=== What is needed ===
The response should be the records below, repeated exactly, with each picture left out.

=== Data for this exercise ===
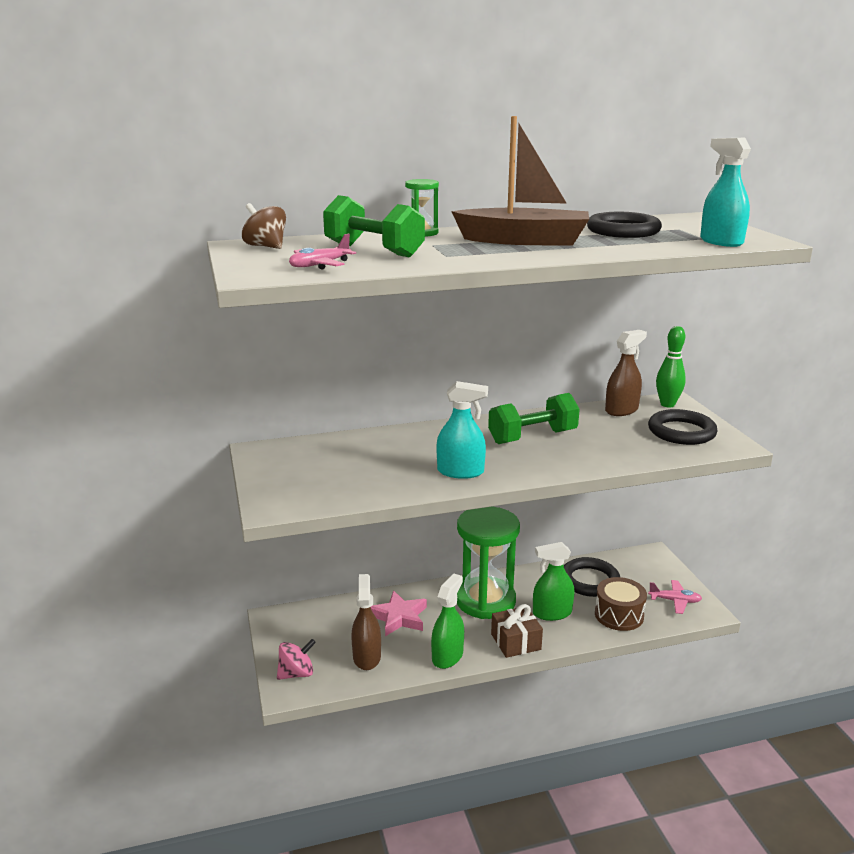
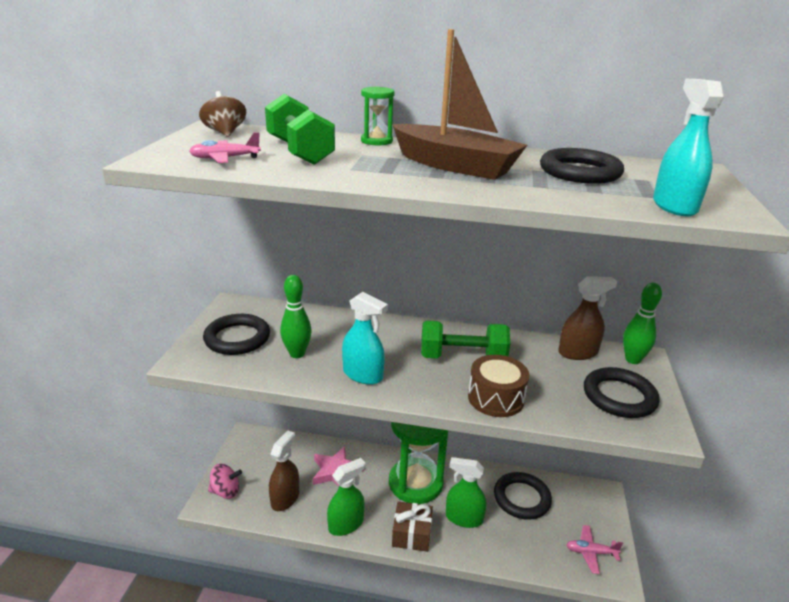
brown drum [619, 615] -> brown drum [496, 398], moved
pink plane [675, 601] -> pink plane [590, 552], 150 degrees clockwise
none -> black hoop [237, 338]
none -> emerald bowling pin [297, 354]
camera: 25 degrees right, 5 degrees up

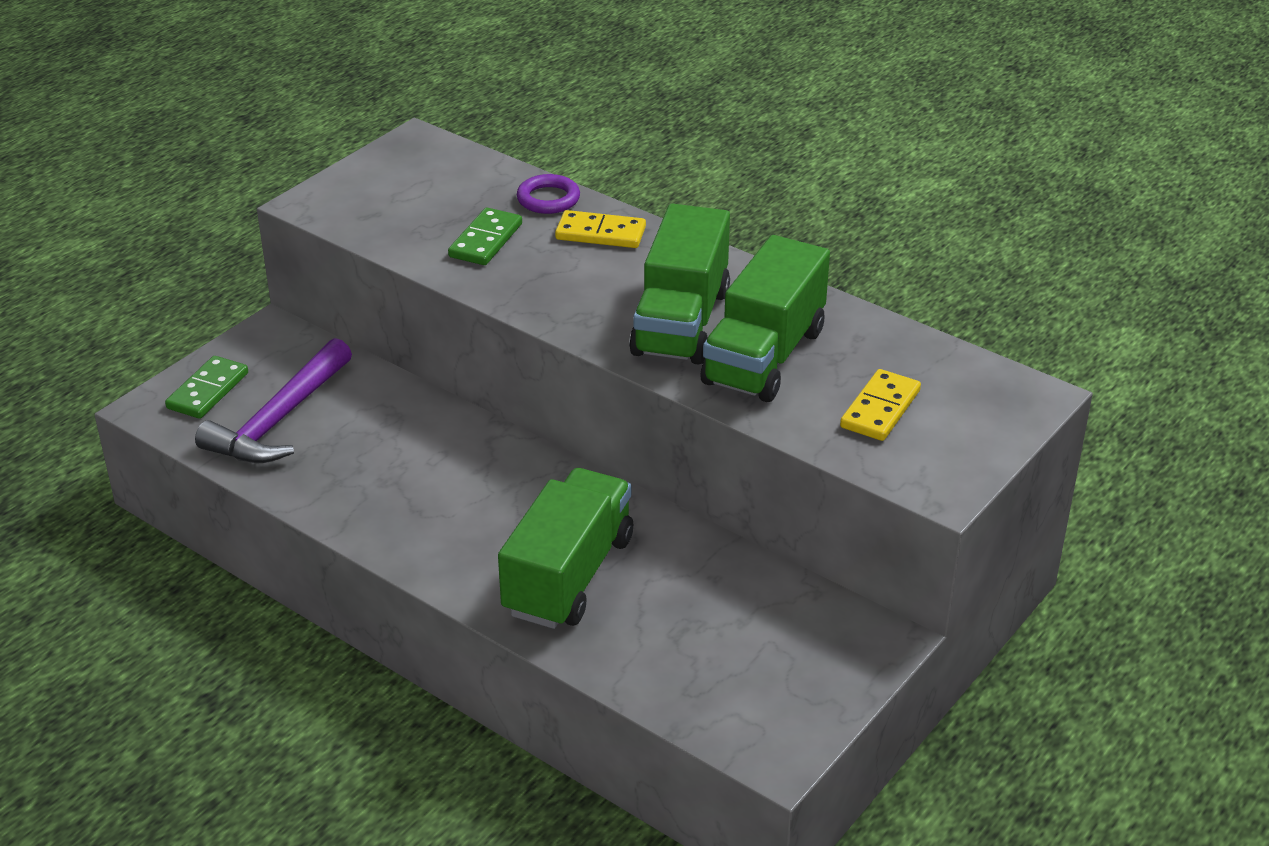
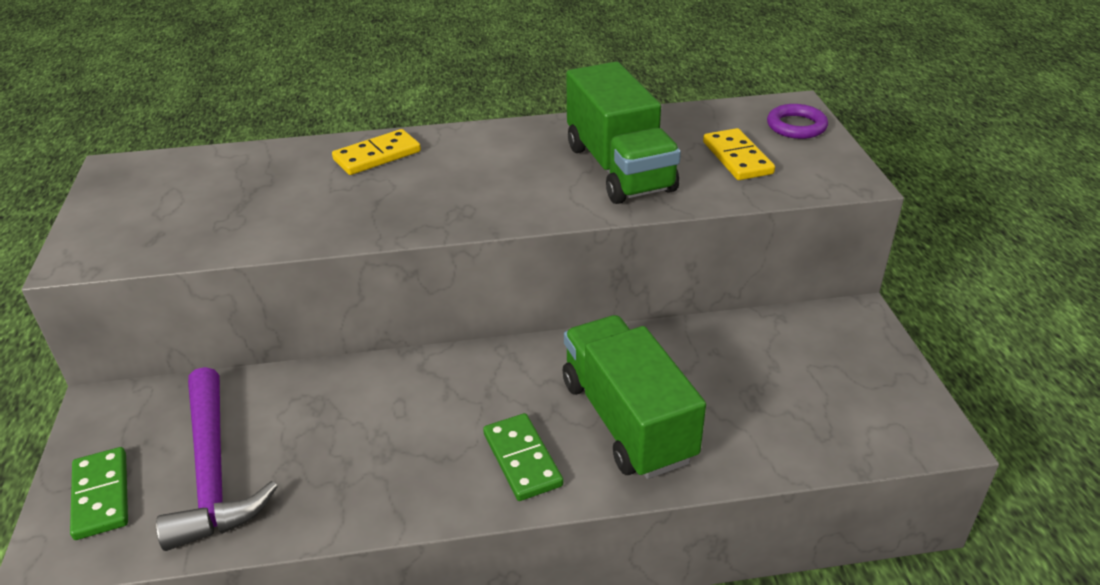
emerald domino tile [486, 240] -> emerald domino tile [522, 459], moved
purple hoop [548, 199] -> purple hoop [796, 126], moved
emerald toy truck [681, 322] -> none
camera: 45 degrees left, 0 degrees up

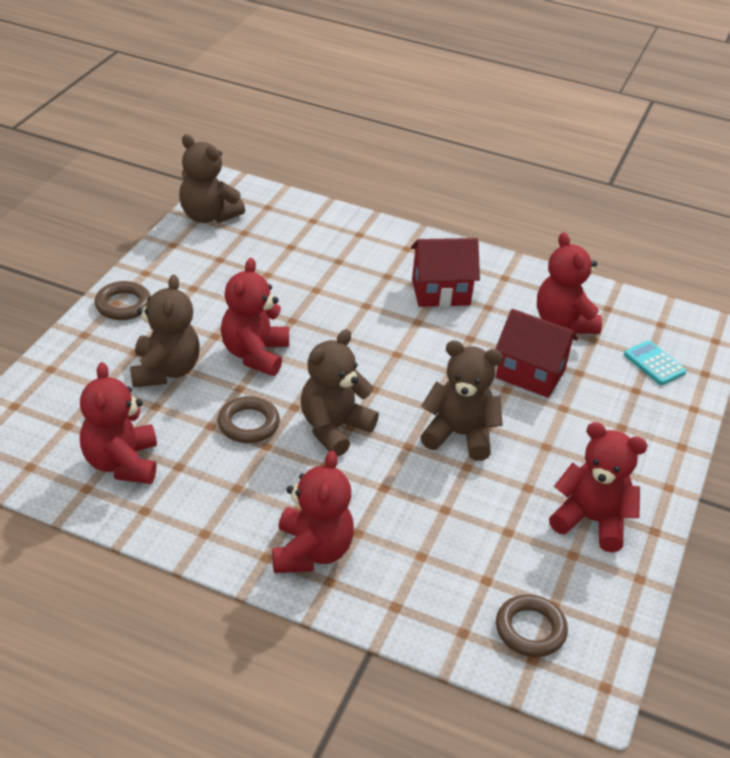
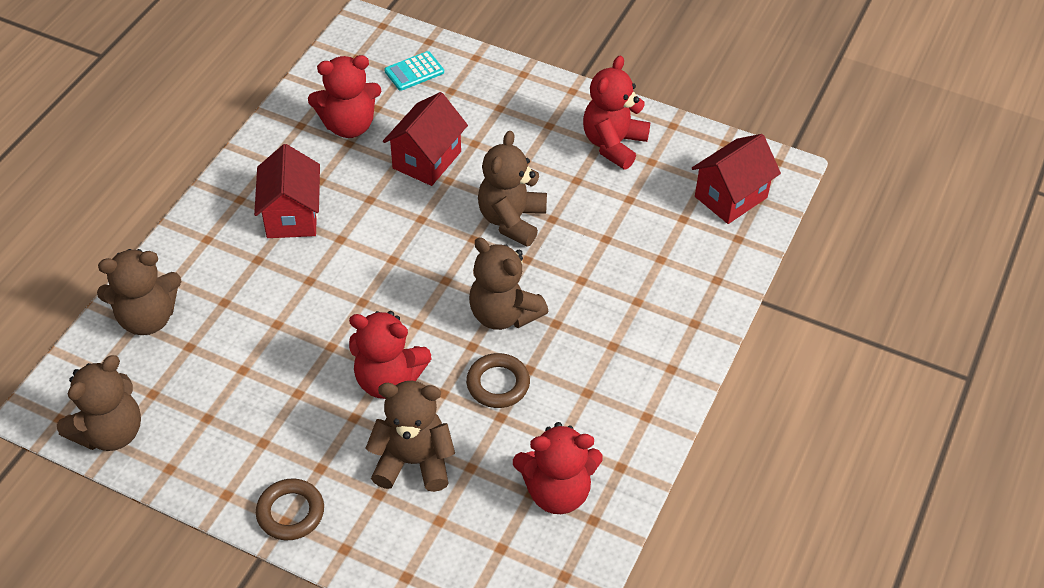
scarlet teddy bear [311, 552] -> none
brown hoop [530, 629] -> scarlet cottage [731, 197]
none -> brown teddy bear [147, 318]
camera: 85 degrees left, 10 degrees up

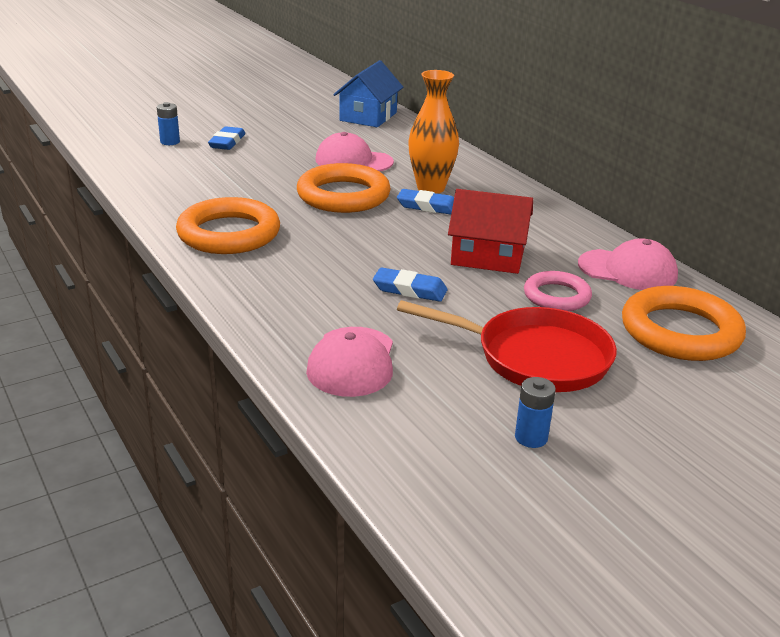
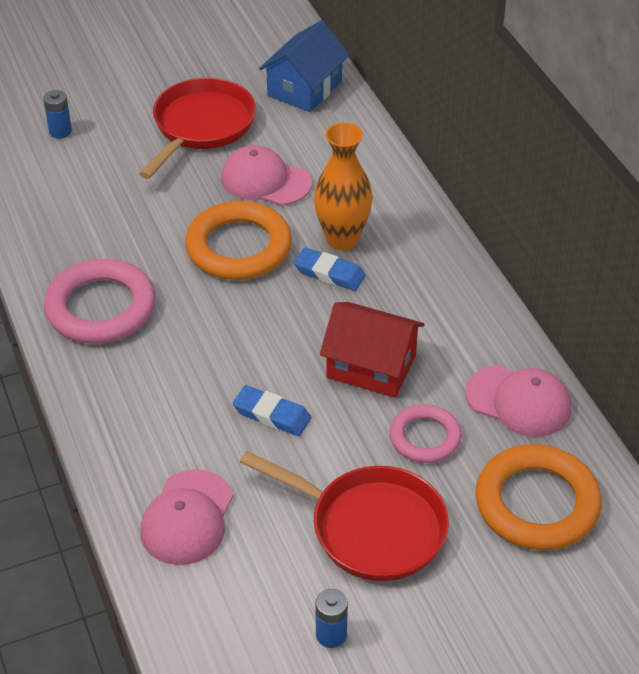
orange-coloured hoop [229, 234] -> pink hoop [101, 308]
cobalt eraser [227, 142] -> none
none -> scarlet skillet [201, 127]
camera: 10 degrees right, 15 degrees up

=== Answer to this task ===
brown drum [619, 615] -> brown drum [496, 398], moved
pink plane [675, 601] -> pink plane [590, 552], 150 degrees clockwise
none -> black hoop [237, 338]
none -> emerald bowling pin [297, 354]
camera: 25 degrees right, 5 degrees up

emerald domino tile [486, 240] -> emerald domino tile [522, 459], moved
purple hoop [548, 199] -> purple hoop [796, 126], moved
emerald toy truck [681, 322] -> none
camera: 45 degrees left, 0 degrees up

scarlet teddy bear [311, 552] -> none
brown hoop [530, 629] -> scarlet cottage [731, 197]
none -> brown teddy bear [147, 318]
camera: 85 degrees left, 10 degrees up

orange-coloured hoop [229, 234] -> pink hoop [101, 308]
cobalt eraser [227, 142] -> none
none -> scarlet skillet [201, 127]
camera: 10 degrees right, 15 degrees up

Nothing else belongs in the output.